Copy out every line of the data where the word "green" is found.

::::

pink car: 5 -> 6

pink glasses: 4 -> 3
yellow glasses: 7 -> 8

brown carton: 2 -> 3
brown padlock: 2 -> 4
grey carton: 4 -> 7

::::

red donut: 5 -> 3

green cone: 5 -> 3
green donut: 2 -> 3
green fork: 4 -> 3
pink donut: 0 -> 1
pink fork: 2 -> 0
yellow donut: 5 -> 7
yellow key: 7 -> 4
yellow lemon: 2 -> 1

::::

- ANSWER AREA -
green cone: 5 -> 3
green donut: 2 -> 3
green fork: 4 -> 3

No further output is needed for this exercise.